§ About this exercise
Character for character, transcribe the entries below, minus the images.

§ Extracted data

========

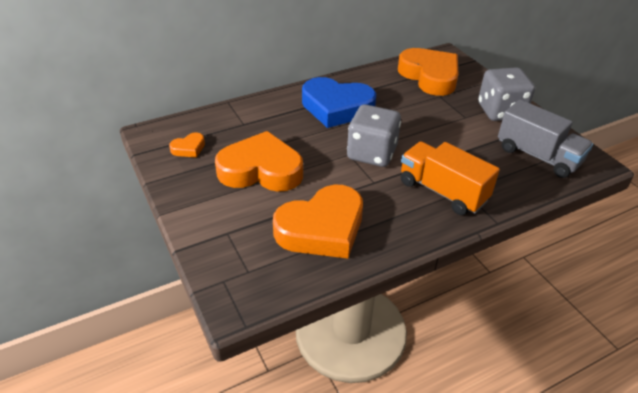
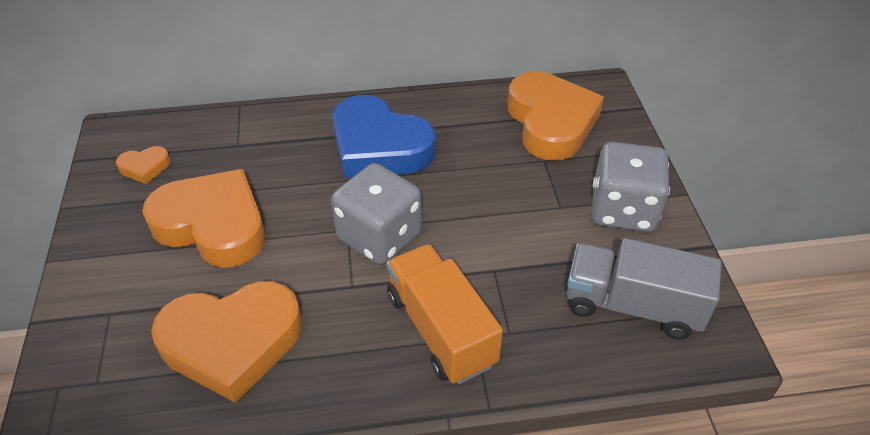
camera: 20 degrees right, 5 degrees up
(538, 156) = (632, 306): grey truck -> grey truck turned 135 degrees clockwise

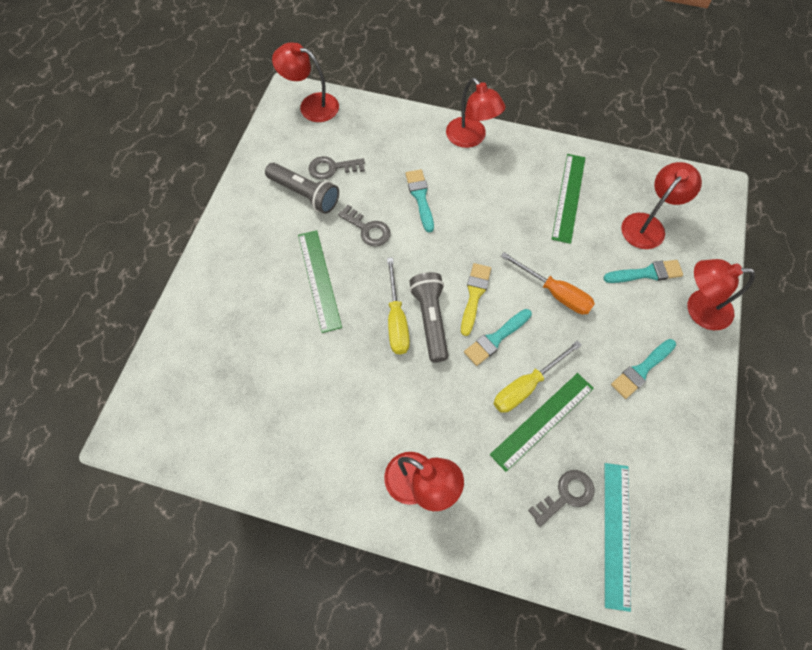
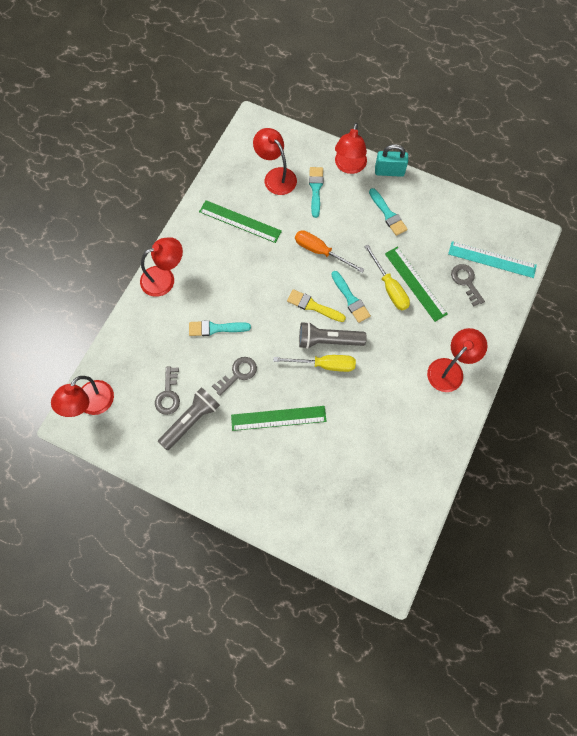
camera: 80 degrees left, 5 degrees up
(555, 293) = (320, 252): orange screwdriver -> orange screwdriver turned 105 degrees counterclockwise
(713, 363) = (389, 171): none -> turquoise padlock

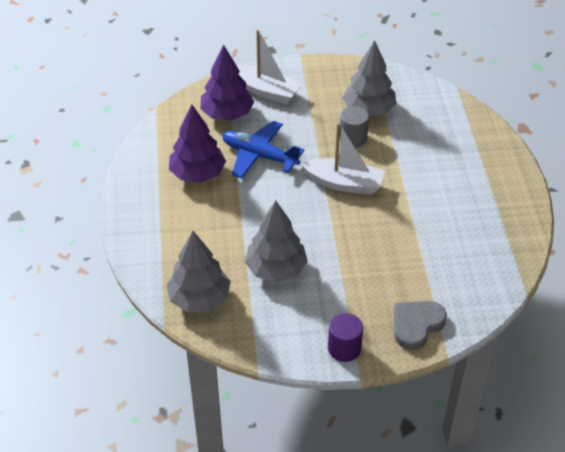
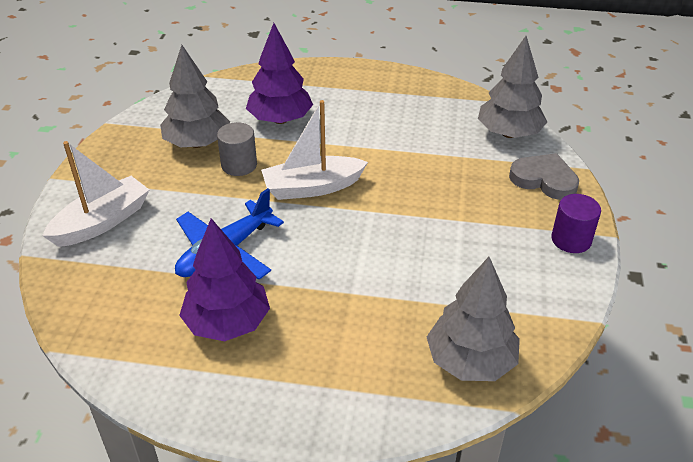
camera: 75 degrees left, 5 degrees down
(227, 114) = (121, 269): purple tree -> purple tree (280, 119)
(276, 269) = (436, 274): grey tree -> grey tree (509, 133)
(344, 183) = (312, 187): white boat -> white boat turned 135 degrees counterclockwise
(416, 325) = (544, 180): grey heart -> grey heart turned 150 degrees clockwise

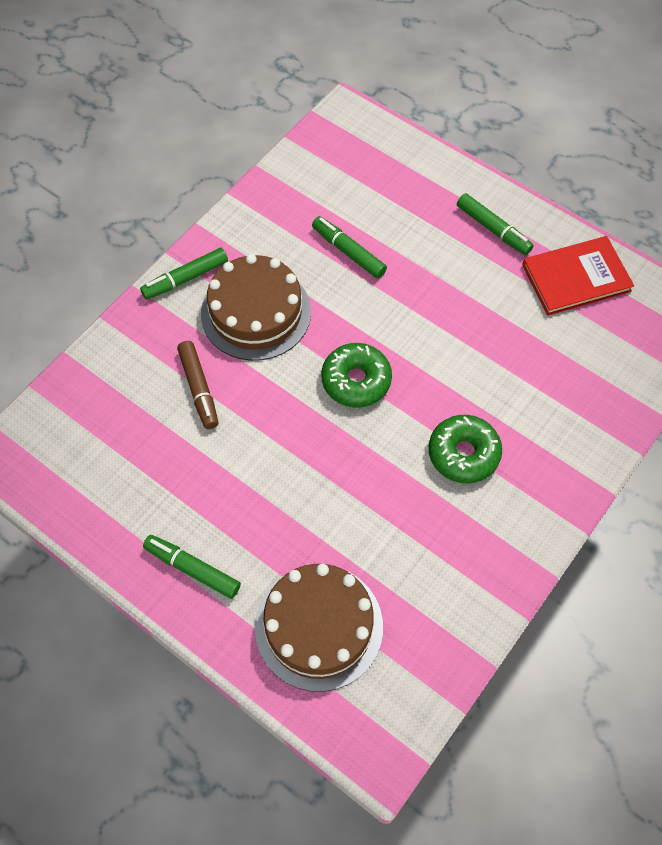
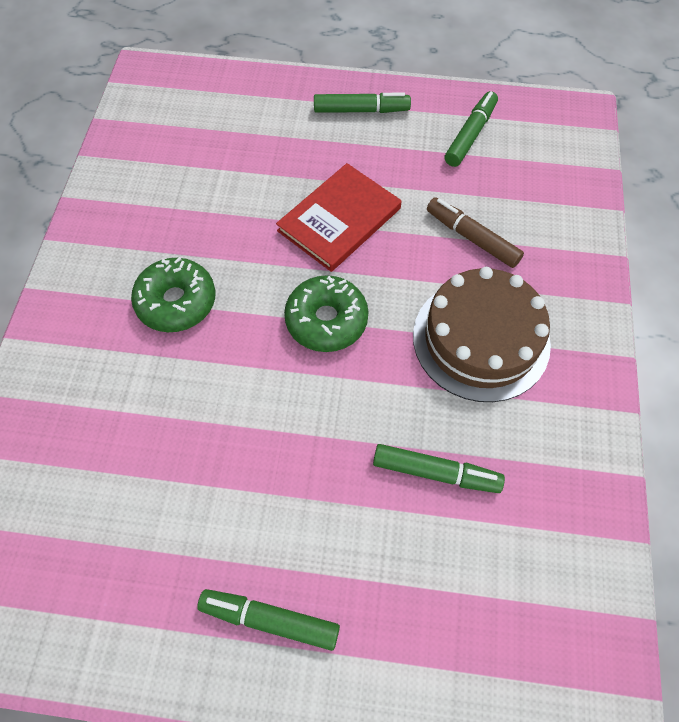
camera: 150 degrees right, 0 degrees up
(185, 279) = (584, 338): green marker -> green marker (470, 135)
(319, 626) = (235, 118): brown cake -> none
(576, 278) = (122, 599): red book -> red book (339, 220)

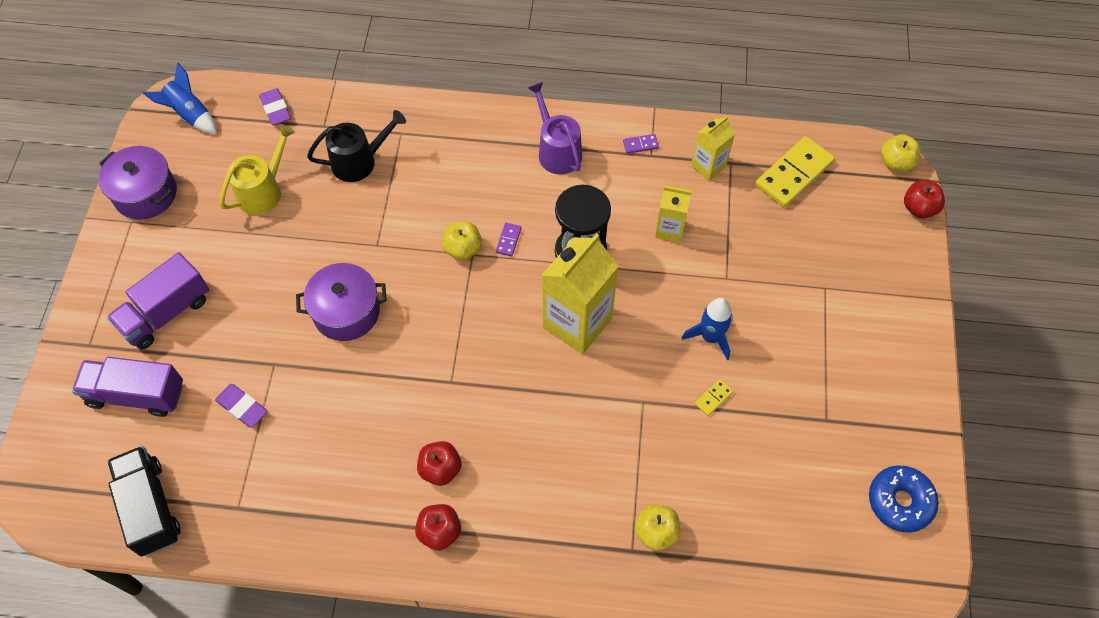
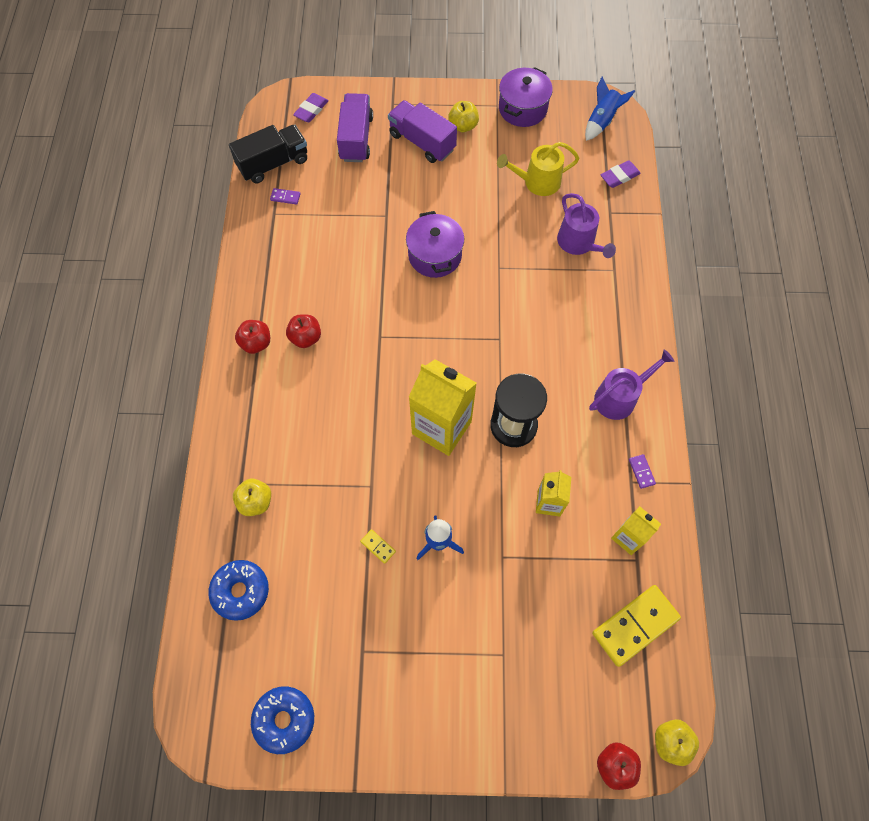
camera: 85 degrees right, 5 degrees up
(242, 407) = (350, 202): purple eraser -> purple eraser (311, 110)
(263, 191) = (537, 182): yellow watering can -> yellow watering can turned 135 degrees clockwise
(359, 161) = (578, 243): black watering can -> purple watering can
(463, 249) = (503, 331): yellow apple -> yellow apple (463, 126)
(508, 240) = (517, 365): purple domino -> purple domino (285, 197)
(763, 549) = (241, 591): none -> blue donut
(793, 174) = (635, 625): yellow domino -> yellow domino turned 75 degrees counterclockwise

========

§ Task solution
camera: 20 degrees right, 5 degrees up
(538, 156) = (632, 306): grey truck -> grey truck turned 135 degrees clockwise

camera: 80 degrees left, 5 degrees up
(555, 293) = (320, 252): orange screwdriver -> orange screwdriver turned 105 degrees counterclockwise
(713, 363) = (389, 171): none -> turquoise padlock

camera: 75 degrees left, 5 degrees down
(227, 114) = (121, 269): purple tree -> purple tree (280, 119)
(276, 269) = (436, 274): grey tree -> grey tree (509, 133)
(344, 183) = (312, 187): white boat -> white boat turned 135 degrees counterclockwise
(416, 325) = (544, 180): grey heart -> grey heart turned 150 degrees clockwise

camera: 150 degrees right, 0 degrees up
(185, 279) = (584, 338): green marker -> green marker (470, 135)
(319, 626) = (235, 118): brown cake -> none
(576, 278) = (122, 599): red book -> red book (339, 220)

camera: 85 degrees right, 5 degrees up
(242, 407) = (350, 202): purple eraser -> purple eraser (311, 110)
(263, 191) = (537, 182): yellow watering can -> yellow watering can turned 135 degrees clockwise
(359, 161) = (578, 243): black watering can -> purple watering can
(463, 249) = (503, 331): yellow apple -> yellow apple (463, 126)
(508, 240) = (517, 365): purple domino -> purple domino (285, 197)
(763, 549) = (241, 591): none -> blue donut
(793, 174) = (635, 625): yellow domino -> yellow domino turned 75 degrees counterclockwise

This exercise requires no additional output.